Required action:
Would you print the entire listing exactly, leaving nothing out?

---------- Provided data

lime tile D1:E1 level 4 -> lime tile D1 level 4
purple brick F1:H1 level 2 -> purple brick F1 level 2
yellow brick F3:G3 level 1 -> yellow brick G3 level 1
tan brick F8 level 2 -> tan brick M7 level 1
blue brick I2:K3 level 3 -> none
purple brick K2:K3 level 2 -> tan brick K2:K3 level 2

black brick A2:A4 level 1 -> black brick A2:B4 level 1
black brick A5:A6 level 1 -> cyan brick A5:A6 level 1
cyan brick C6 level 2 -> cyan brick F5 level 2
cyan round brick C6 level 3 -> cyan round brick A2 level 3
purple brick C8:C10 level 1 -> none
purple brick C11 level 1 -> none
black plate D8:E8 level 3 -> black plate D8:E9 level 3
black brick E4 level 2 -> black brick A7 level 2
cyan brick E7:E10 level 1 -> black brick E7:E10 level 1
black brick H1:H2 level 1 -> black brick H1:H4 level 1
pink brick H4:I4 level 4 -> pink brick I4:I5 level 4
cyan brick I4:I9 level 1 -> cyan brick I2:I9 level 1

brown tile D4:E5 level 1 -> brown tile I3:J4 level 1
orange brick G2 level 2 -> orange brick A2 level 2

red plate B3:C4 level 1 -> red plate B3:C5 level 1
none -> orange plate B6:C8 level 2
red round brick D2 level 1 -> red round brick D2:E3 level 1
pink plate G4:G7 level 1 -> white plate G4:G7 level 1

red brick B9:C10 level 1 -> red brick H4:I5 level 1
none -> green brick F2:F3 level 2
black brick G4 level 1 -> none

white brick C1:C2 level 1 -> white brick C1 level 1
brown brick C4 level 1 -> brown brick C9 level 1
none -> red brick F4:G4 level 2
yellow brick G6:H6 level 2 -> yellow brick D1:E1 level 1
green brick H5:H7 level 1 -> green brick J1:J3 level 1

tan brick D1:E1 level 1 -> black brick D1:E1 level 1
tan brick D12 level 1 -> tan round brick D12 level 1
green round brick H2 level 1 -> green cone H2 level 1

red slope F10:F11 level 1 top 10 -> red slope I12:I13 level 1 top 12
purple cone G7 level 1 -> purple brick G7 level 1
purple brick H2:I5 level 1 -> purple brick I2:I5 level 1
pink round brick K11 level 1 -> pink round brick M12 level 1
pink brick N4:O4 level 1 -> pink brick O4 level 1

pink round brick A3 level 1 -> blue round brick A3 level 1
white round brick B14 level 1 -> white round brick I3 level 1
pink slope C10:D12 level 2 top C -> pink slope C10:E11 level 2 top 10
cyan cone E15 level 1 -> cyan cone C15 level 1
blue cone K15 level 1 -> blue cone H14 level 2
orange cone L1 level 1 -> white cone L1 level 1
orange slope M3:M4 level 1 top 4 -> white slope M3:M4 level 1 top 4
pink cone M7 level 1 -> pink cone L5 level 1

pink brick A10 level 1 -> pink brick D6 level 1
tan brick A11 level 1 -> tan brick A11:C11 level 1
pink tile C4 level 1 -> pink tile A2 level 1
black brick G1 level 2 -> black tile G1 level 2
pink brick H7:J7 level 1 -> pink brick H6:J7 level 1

--------------------

Problem solution:
lime tile D1:E1 level 4 -> lime tile D1 level 4
purple brick F1:H1 level 2 -> purple brick F1 level 2
yellow brick F3:G3 level 1 -> yellow brick G3 level 1
tan brick F8 level 2 -> tan brick M7 level 1
blue brick I2:K3 level 3 -> none
purple brick K2:K3 level 2 -> tan brick K2:K3 level 2

black brick A2:A4 level 1 -> black brick A2:B4 level 1
black brick A5:A6 level 1 -> cyan brick A5:A6 level 1
cyan brick C6 level 2 -> cyan brick F5 level 2
cyan round brick C6 level 3 -> cyan round brick A2 level 3
purple brick C8:C10 level 1 -> none
purple brick C11 level 1 -> none
black plate D8:E8 level 3 -> black plate D8:E9 level 3
black brick E4 level 2 -> black brick A7 level 2
cyan brick E7:E10 level 1 -> black brick E7:E10 level 1
black brick H1:H2 level 1 -> black brick H1:H4 level 1
pink brick H4:I4 level 4 -> pink brick I4:I5 level 4
cyan brick I4:I9 level 1 -> cyan brick I2:I9 level 1

brown tile D4:E5 level 1 -> brown tile I3:J4 level 1
orange brick G2 level 2 -> orange brick A2 level 2

red plate B3:C4 level 1 -> red plate B3:C5 level 1
none -> orange plate B6:C8 level 2
red round brick D2 level 1 -> red round brick D2:E3 level 1
pink plate G4:G7 level 1 -> white plate G4:G7 level 1

red brick B9:C10 level 1 -> red brick H4:I5 level 1
none -> green brick F2:F3 level 2
black brick G4 level 1 -> none

white brick C1:C2 level 1 -> white brick C1 level 1
brown brick C4 level 1 -> brown brick C9 level 1
none -> red brick F4:G4 level 2
yellow brick G6:H6 level 2 -> yellow brick D1:E1 level 1
green brick H5:H7 level 1 -> green brick J1:J3 level 1

tan brick D1:E1 level 1 -> black brick D1:E1 level 1
tan brick D12 level 1 -> tan round brick D12 level 1
green round brick H2 level 1 -> green cone H2 level 1

red slope F10:F11 level 1 top 10 -> red slope I12:I13 level 1 top 12
purple cone G7 level 1 -> purple brick G7 level 1
purple brick H2:I5 level 1 -> purple brick I2:I5 level 1
pink round brick K11 level 1 -> pink round brick M12 level 1
pink brick N4:O4 level 1 -> pink brick O4 level 1

pink round brick A3 level 1 -> blue round brick A3 level 1
white round brick B14 level 1 -> white round brick I3 level 1
pink slope C10:D12 level 2 top C -> pink slope C10:E11 level 2 top 10
cyan cone E15 level 1 -> cyan cone C15 level 1
blue cone K15 level 1 -> blue cone H14 level 2
orange cone L1 level 1 -> white cone L1 level 1
orange slope M3:M4 level 1 top 4 -> white slope M3:M4 level 1 top 4
pink cone M7 level 1 -> pink cone L5 level 1

pink brick A10 level 1 -> pink brick D6 level 1
tan brick A11 level 1 -> tan brick A11:C11 level 1
pink tile C4 level 1 -> pink tile A2 level 1
black brick G1 level 2 -> black tile G1 level 2
pink brick H7:J7 level 1 -> pink brick H6:J7 level 1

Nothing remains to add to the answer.